Exercise objective: The answer must be one number: how many lines in the records below contain the word "bottle".

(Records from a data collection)
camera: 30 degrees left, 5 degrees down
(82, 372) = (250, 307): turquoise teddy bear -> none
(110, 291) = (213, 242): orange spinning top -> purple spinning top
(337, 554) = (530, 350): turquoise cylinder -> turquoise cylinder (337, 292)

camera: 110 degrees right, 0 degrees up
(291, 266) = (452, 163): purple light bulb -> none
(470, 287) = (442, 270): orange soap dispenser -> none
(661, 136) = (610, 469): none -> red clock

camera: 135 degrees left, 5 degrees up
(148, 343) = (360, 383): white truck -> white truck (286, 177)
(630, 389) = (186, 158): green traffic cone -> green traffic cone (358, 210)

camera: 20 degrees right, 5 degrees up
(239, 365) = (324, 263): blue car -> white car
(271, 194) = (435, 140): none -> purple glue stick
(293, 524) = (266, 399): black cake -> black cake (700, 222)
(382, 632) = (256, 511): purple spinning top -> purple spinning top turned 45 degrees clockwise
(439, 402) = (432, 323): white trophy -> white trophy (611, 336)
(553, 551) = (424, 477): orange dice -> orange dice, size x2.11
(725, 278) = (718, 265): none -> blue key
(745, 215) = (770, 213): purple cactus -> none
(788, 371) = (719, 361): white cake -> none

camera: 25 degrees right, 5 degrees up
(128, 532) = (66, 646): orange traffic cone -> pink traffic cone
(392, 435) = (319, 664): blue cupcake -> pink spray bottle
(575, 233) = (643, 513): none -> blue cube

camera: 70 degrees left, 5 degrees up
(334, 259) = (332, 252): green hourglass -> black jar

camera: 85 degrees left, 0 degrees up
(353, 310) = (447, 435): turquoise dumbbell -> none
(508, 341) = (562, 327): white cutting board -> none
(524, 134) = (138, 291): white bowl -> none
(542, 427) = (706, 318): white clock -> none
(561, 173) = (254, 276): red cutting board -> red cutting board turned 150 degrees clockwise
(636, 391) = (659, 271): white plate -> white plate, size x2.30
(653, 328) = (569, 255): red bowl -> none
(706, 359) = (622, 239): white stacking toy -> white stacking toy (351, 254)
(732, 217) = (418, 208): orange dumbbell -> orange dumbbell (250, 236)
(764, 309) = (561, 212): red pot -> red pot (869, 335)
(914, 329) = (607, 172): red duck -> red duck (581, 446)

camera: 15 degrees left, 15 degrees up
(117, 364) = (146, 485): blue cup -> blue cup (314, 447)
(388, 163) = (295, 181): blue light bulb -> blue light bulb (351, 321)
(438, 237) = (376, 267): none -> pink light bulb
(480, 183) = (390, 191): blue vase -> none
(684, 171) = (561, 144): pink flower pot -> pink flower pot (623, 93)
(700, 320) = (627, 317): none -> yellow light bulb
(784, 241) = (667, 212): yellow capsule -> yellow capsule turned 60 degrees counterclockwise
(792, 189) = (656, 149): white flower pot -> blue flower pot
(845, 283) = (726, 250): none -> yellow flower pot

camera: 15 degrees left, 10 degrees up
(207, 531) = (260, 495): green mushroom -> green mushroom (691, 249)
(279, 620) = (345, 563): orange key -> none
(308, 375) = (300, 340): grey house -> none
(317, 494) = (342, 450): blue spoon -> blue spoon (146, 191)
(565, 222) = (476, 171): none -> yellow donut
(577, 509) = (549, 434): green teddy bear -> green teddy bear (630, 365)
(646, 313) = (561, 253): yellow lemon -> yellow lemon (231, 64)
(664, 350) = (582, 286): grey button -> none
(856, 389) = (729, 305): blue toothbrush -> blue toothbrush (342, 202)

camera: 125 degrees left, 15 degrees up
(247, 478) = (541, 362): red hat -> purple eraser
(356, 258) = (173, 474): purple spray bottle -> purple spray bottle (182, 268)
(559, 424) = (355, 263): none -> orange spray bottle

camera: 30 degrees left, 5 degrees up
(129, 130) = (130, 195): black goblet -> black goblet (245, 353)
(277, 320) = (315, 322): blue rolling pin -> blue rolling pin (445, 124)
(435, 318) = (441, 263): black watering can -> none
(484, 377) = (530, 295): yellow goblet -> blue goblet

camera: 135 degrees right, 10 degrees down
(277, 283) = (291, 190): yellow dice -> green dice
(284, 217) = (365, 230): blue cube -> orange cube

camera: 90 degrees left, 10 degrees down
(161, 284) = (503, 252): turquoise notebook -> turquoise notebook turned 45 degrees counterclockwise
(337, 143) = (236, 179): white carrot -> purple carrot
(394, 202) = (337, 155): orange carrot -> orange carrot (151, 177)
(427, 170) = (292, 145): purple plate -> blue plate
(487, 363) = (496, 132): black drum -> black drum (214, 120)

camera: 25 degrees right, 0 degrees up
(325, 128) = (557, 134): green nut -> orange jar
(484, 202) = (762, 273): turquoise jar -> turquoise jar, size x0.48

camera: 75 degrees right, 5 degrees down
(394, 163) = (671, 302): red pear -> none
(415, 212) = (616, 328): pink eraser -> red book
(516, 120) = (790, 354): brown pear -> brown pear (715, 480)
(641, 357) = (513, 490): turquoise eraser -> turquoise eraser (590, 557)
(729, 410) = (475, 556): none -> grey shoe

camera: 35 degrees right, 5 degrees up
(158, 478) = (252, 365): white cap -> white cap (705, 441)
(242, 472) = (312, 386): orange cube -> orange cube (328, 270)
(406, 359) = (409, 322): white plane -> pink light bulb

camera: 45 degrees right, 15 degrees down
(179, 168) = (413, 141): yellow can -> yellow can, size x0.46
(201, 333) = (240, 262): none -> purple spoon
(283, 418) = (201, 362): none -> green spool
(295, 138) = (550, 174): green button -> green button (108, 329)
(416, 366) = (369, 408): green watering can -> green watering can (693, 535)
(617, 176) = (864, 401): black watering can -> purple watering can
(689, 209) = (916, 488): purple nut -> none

Output for this exercise: 3